##### RECORDS TO PROCESS #####

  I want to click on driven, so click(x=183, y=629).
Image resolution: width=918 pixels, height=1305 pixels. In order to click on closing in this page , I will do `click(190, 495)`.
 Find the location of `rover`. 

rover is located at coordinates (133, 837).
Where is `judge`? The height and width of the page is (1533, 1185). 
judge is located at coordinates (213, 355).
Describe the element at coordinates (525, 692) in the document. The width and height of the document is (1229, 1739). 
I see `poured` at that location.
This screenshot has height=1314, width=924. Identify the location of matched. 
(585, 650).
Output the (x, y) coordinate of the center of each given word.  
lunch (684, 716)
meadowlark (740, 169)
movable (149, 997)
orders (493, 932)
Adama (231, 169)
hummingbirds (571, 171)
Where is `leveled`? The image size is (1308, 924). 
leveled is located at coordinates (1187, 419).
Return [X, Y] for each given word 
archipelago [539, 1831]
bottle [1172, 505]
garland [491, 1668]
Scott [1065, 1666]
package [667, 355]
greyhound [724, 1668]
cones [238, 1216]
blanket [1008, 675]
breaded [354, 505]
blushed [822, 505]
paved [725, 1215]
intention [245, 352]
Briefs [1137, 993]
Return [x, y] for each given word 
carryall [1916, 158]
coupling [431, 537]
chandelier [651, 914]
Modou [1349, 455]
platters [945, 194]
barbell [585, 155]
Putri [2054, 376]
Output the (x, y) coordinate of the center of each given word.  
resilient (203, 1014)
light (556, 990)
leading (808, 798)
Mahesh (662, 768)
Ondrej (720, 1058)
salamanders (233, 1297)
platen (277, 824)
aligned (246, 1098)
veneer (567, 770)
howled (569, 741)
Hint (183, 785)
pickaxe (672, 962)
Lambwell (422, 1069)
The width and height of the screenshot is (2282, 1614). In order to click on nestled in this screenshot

#####

EXERCISE DESCRIPTION
Collect every line of the material above that contains the string "each", treating uppercase and lowercase letters as distinct.

ANSWER TO THE PROBLEM
Output the (x, y) coordinate of the center of each given word.  
Return [X, Y] for each given word 
Return [x, y] for each given word 
Output the (x, y) coordinate of the center of each given word.  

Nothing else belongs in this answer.